## [What to do]
How many lines in the data below contain the string "kern"? Treat case as significant and reply with the number alone.

## [Source records]
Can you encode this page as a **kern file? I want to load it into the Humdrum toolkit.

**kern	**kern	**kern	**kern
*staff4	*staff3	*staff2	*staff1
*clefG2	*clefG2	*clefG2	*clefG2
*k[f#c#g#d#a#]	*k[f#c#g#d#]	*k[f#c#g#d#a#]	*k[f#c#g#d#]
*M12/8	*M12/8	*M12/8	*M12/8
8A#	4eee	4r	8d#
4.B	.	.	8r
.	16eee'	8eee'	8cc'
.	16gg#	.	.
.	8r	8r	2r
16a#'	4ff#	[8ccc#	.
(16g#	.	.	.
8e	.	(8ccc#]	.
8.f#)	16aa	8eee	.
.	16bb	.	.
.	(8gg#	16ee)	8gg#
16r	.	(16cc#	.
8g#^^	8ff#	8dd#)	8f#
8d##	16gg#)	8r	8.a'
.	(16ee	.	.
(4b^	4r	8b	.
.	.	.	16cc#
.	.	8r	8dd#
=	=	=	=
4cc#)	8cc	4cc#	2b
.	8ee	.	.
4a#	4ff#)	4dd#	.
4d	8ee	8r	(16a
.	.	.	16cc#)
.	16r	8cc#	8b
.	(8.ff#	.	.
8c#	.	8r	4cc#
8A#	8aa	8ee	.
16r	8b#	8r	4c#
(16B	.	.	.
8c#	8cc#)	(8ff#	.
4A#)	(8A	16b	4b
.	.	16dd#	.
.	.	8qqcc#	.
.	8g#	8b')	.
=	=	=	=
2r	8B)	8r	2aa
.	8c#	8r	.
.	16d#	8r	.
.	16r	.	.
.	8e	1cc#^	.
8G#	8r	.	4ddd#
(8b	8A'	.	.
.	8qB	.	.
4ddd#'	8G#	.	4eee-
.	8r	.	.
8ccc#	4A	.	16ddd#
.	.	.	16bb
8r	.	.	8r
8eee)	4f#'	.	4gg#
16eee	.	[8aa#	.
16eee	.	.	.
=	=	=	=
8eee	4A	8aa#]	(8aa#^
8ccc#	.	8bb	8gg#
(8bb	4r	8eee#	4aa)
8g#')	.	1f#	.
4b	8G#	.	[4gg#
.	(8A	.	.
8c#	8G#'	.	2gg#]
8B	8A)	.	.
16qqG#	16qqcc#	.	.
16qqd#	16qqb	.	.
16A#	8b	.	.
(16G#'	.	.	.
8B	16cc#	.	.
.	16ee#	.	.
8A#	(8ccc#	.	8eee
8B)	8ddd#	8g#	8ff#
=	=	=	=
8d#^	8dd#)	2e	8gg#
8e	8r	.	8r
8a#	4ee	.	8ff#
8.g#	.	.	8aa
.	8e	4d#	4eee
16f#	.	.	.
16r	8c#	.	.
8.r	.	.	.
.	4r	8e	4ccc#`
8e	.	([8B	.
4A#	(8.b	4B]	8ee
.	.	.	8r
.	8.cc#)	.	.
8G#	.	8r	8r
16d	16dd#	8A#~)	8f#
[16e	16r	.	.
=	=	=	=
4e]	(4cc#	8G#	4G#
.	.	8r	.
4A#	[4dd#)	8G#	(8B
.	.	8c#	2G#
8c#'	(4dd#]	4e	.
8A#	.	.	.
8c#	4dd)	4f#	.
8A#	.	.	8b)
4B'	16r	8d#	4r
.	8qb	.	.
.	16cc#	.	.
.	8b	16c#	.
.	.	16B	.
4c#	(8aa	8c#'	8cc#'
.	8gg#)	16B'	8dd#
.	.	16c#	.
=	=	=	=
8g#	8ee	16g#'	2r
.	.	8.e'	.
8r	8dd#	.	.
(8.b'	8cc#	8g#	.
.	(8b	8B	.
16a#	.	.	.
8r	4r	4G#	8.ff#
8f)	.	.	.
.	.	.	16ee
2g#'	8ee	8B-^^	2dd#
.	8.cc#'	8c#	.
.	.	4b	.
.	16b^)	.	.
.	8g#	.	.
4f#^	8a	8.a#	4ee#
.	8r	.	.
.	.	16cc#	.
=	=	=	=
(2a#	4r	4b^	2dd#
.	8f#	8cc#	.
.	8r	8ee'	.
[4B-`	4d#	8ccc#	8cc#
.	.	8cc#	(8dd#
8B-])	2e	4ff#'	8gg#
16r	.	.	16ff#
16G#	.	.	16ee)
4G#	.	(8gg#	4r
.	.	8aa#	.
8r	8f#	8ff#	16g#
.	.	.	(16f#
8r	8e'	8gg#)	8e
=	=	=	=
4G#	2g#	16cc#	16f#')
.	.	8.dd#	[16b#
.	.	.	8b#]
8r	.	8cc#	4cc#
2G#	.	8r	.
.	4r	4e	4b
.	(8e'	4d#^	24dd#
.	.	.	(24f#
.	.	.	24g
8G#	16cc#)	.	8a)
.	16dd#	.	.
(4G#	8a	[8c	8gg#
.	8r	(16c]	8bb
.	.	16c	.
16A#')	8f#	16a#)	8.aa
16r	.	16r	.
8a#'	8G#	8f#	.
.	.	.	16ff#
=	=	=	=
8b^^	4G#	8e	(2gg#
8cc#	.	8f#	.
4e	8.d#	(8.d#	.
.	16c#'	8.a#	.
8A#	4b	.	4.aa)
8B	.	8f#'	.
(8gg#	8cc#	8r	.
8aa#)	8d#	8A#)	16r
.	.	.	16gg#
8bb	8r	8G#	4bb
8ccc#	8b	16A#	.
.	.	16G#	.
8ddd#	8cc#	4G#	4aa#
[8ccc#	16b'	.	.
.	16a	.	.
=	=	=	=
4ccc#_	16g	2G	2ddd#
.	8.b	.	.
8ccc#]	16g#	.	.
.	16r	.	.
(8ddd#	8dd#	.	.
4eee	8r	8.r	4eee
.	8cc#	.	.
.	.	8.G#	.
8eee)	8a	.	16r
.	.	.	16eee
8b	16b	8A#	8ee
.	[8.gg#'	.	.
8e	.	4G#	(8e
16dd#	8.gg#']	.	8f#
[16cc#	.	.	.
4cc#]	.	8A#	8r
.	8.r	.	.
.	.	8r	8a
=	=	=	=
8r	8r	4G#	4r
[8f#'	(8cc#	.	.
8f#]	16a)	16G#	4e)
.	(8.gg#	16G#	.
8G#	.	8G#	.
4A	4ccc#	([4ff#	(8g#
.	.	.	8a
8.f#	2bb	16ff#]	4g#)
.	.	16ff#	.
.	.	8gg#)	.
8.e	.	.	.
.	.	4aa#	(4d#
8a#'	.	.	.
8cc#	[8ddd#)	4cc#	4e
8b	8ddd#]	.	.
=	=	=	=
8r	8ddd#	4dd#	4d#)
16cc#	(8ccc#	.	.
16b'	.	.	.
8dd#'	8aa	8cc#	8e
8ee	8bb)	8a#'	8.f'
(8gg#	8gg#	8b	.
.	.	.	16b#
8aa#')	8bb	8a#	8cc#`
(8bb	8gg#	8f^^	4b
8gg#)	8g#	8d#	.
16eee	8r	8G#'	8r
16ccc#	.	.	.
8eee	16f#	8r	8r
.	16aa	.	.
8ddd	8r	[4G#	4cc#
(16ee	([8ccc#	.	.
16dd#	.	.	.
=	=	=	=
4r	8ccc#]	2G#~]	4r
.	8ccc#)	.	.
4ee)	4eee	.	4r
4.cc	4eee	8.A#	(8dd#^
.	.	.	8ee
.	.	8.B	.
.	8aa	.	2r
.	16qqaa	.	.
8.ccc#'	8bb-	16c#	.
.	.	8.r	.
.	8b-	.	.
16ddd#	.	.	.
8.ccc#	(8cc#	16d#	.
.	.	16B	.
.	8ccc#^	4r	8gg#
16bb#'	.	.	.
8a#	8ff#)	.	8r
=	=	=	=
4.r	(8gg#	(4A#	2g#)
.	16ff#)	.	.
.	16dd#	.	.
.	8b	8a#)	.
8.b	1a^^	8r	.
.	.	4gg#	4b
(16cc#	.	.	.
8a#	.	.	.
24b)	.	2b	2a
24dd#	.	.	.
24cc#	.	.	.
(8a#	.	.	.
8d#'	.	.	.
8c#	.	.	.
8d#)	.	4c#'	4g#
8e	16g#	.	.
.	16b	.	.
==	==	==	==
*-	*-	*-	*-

## [Complete response]
2